(Lines on spatial positioning)
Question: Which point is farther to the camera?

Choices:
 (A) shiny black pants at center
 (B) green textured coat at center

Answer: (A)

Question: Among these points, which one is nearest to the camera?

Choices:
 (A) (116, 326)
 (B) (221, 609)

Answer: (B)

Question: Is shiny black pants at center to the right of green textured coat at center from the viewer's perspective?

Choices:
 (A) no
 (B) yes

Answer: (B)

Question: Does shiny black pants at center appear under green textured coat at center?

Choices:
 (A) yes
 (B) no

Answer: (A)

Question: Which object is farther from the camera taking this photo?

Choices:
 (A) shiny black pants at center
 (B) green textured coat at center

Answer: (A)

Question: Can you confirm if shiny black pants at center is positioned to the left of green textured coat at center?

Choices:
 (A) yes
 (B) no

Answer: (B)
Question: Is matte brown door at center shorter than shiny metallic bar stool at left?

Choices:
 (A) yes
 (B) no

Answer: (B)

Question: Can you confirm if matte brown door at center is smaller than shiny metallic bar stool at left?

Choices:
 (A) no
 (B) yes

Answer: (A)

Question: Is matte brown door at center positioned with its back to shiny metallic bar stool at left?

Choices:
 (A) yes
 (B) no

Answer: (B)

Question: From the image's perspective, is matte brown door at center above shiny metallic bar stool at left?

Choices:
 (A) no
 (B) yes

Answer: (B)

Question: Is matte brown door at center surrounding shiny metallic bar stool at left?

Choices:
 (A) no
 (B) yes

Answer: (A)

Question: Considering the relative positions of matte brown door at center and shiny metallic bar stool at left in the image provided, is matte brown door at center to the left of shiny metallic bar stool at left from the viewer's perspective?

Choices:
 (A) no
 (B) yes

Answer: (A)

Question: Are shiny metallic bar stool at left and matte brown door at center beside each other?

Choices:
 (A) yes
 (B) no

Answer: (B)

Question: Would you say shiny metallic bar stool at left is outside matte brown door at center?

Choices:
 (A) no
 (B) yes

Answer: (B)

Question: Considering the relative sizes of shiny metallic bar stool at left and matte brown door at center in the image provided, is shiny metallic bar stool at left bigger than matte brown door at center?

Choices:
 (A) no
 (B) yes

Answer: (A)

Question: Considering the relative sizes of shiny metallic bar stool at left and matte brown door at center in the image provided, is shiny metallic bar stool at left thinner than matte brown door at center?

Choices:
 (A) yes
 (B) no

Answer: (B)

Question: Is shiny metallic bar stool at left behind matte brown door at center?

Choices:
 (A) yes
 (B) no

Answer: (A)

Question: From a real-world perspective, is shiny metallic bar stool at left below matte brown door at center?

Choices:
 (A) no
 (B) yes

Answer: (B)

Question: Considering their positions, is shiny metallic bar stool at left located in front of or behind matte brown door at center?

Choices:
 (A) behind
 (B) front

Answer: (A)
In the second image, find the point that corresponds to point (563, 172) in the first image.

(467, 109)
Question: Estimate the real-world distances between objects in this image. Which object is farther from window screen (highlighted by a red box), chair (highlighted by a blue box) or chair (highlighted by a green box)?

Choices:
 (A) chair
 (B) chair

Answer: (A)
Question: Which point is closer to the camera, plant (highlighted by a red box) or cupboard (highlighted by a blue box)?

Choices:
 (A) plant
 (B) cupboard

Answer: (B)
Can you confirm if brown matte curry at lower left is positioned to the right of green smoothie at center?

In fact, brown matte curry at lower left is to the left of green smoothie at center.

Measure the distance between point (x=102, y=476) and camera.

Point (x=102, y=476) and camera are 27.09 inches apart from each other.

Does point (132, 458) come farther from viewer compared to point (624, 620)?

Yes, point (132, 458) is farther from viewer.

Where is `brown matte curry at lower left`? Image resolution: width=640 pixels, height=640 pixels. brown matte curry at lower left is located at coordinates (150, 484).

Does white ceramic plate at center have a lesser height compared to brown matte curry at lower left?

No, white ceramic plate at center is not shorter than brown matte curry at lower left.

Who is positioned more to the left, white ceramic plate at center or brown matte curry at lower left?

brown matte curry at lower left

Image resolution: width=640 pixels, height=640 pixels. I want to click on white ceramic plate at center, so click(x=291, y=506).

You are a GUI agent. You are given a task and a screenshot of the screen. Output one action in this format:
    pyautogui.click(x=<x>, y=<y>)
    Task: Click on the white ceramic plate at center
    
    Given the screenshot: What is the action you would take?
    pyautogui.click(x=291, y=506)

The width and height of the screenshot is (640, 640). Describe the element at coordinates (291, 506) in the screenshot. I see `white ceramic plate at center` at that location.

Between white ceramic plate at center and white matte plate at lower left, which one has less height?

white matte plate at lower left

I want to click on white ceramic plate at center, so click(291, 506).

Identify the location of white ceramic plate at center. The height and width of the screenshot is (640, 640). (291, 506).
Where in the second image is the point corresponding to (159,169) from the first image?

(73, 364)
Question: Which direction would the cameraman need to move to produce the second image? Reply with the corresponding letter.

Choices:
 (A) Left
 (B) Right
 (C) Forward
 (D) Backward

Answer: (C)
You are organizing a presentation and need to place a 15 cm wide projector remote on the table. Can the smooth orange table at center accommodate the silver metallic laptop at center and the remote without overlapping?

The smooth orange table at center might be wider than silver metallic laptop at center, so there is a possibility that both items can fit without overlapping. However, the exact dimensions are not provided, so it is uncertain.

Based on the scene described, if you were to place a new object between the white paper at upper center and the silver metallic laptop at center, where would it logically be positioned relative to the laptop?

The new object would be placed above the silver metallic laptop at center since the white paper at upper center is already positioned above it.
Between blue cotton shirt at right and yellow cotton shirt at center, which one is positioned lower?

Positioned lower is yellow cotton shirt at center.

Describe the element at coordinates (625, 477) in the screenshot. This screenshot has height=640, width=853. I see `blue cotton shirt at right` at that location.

▸ **Task directions**: Copy these lines again, replacing "matte brown door" with "painted brown door" wherever it occurs and leaving everything else the same.

▸ **Response**:
Question: Which point is farther to the camera?

Choices:
 (A) shiny black pants at center
 (B) green textured coat at center

Answer: (A)

Question: Among these points, which one is nearest to the camera?

Choices:
 (A) (116, 326)
 (B) (221, 609)

Answer: (B)

Question: Is shiny black pants at center to the right of green textured coat at center from the viewer's perspective?

Choices:
 (A) no
 (B) yes

Answer: (B)

Question: Does shiny black pants at center appear under green textured coat at center?

Choices:
 (A) yes
 (B) no

Answer: (A)

Question: Which object is farther from the camera taking this photo?

Choices:
 (A) shiny black pants at center
 (B) green textured coat at center

Answer: (A)

Question: Can you confirm if shiny black pants at center is positioned to the left of green textured coat at center?

Choices:
 (A) yes
 (B) no

Answer: (B)
Question: Is painted brown door at center shorter than shiny metallic bar stool at left?

Choices:
 (A) yes
 (B) no

Answer: (B)

Question: Can you confirm if painted brown door at center is smaller than shiny metallic bar stool at left?

Choices:
 (A) no
 (B) yes

Answer: (A)

Question: Is painted brown door at center positioned with its back to shiny metallic bar stool at left?

Choices:
 (A) yes
 (B) no

Answer: (B)

Question: From the image's perspective, is painted brown door at center above shiny metallic bar stool at left?

Choices:
 (A) no
 (B) yes

Answer: (B)

Question: Is painted brown door at center surrounding shiny metallic bar stool at left?

Choices:
 (A) no
 (B) yes

Answer: (A)

Question: Considering the relative positions of painted brown door at center and shiny metallic bar stool at left in the image provided, is painted brown door at center to the left of shiny metallic bar stool at left from the viewer's perspective?

Choices:
 (A) no
 (B) yes

Answer: (A)

Question: Are shiny metallic bar stool at left and painted brown door at center beside each other?

Choices:
 (A) yes
 (B) no

Answer: (B)

Question: Would you say shiny metallic bar stool at left is outside painted brown door at center?

Choices:
 (A) no
 (B) yes

Answer: (B)

Question: Considering the relative sizes of shiny metallic bar stool at left and painted brown door at center in the image provided, is shiny metallic bar stool at left bigger than painted brown door at center?

Choices:
 (A) no
 (B) yes

Answer: (A)

Question: Considering the relative sizes of shiny metallic bar stool at left and painted brown door at center in the image provided, is shiny metallic bar stool at left thinner than painted brown door at center?

Choices:
 (A) yes
 (B) no

Answer: (B)

Question: Is shiny metallic bar stool at left behind painted brown door at center?

Choices:
 (A) yes
 (B) no

Answer: (A)

Question: From a real-world perspective, is shiny metallic bar stool at left below painted brown door at center?

Choices:
 (A) no
 (B) yes

Answer: (B)

Question: Considering their positions, is shiny metallic bar stool at left located in front of or behind painted brown door at center?

Choices:
 (A) behind
 (B) front

Answer: (A)
In the second image, find the point that corresponds to point (563, 172) in the first image.

(467, 109)
Question: Estimate the real-world distances between objects in this image. Which object is farther from window screen (highlighted by a red box), chair (highlighted by a blue box) or chair (highlighted by a green box)?

Choices:
 (A) chair
 (B) chair

Answer: (A)
Question: Which point is closer to the camera, plant (highlighted by a red box) or cupboard (highlighted by a blue box)?

Choices:
 (A) plant
 (B) cupboard

Answer: (B)
Can you confirm if brown matte curry at lower left is positioned to the right of green smoothie at center?

In fact, brown matte curry at lower left is to the left of green smoothie at center.

Measure the distance between point (x=102, y=476) and camera.

Point (x=102, y=476) and camera are 27.09 inches apart from each other.

Does point (132, 458) come farther from viewer compared to point (624, 620)?

Yes, point (132, 458) is farther from viewer.

Where is `brown matte curry at lower left`? Image resolution: width=640 pixels, height=640 pixels. brown matte curry at lower left is located at coordinates (150, 484).

Does white ceramic plate at center have a lesser height compared to brown matte curry at lower left?

No, white ceramic plate at center is not shorter than brown matte curry at lower left.

Who is positioned more to the left, white ceramic plate at center or brown matte curry at lower left?

brown matte curry at lower left

Image resolution: width=640 pixels, height=640 pixels. I want to click on white ceramic plate at center, so click(x=291, y=506).

You are a GUI agent. You are given a task and a screenshot of the screen. Output one action in this format:
    pyautogui.click(x=<x>, y=<y>)
    Task: Click on the white ceramic plate at center
    
    Given the screenshot: What is the action you would take?
    pyautogui.click(x=291, y=506)

The width and height of the screenshot is (640, 640). Describe the element at coordinates (291, 506) in the screenshot. I see `white ceramic plate at center` at that location.

Between white ceramic plate at center and white matte plate at lower left, which one has less height?

white matte plate at lower left

I want to click on white ceramic plate at center, so click(291, 506).

Identify the location of white ceramic plate at center. The height and width of the screenshot is (640, 640). (291, 506).
Where in the second image is the point corresponding to (159,169) from the first image?

(73, 364)
Question: Which direction would the cameraman need to move to produce the second image? Reply with the corresponding letter.

Choices:
 (A) Left
 (B) Right
 (C) Forward
 (D) Backward

Answer: (C)
You are organizing a presentation and need to place a 15 cm wide projector remote on the table. Can the smooth orange table at center accommodate the silver metallic laptop at center and the remote without overlapping?

The smooth orange table at center might be wider than silver metallic laptop at center, so there is a possibility that both items can fit without overlapping. However, the exact dimensions are not provided, so it is uncertain.

Based on the scene described, if you were to place a new object between the white paper at upper center and the silver metallic laptop at center, where would it logically be positioned relative to the laptop?

The new object would be placed above the silver metallic laptop at center since the white paper at upper center is already positioned above it.
Between blue cotton shirt at right and yellow cotton shirt at center, which one is positioned lower?

Positioned lower is yellow cotton shirt at center.

Describe the element at coordinates (625, 477) in the screenshot. This screenshot has height=640, width=853. I see `blue cotton shirt at right` at that location.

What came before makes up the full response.